-- DATASET CONTENT follows --

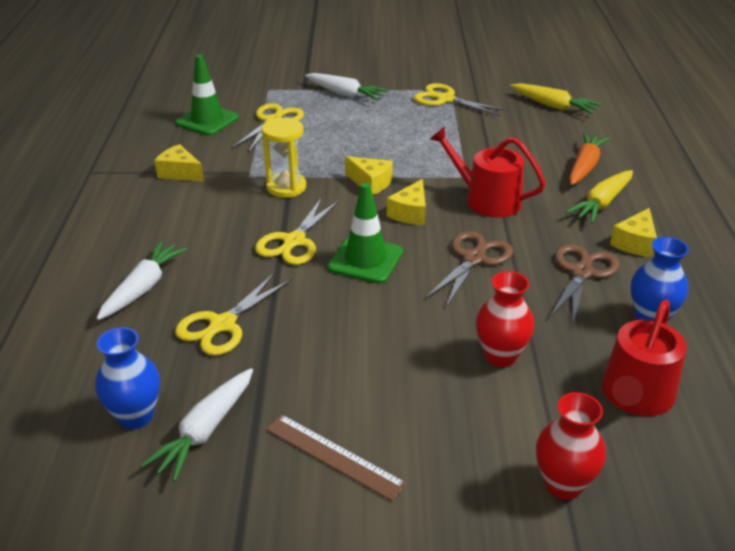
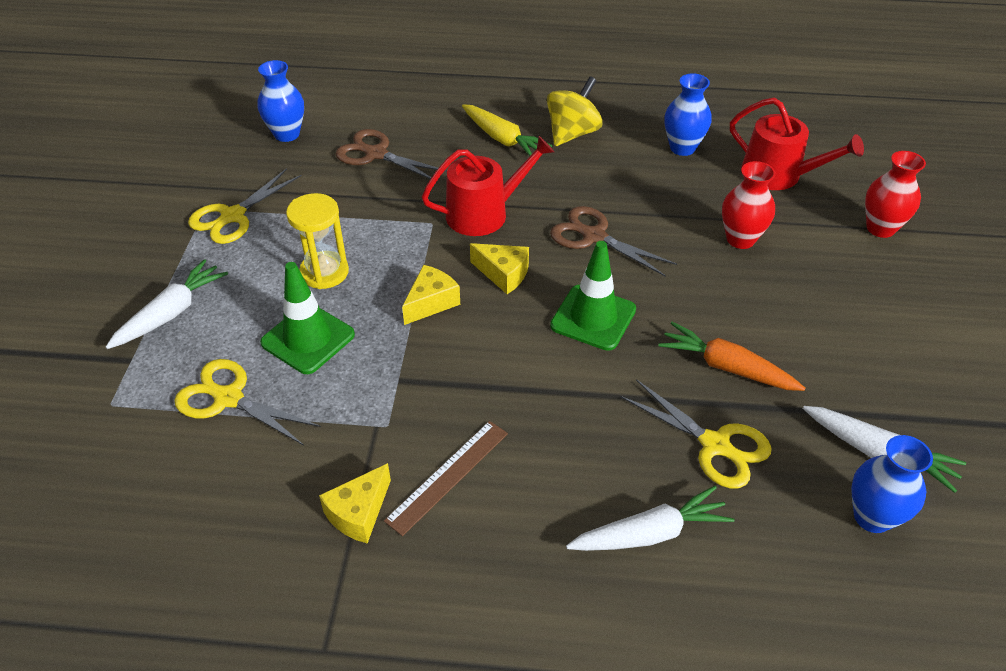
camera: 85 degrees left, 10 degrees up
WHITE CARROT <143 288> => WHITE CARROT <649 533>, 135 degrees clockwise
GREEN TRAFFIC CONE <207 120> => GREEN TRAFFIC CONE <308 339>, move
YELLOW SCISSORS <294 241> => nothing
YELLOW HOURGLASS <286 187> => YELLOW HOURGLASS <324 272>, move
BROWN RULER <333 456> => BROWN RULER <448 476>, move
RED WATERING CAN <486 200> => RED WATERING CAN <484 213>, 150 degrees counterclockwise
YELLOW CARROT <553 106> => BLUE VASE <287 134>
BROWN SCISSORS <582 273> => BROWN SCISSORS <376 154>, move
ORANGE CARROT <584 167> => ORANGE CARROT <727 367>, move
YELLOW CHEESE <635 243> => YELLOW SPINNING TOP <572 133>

-- DATASET CONTENT concluded --

PROBLEM DESCRIPTION:
Look through the records above for the string "CARROT", then copy every line that has it.

REPLY:
WHITE CARROT <143 288> => WHITE CARROT <649 533>, 135 degrees clockwise
YELLOW CARROT <553 106> => BLUE VASE <287 134>
ORANGE CARROT <584 167> => ORANGE CARROT <727 367>, move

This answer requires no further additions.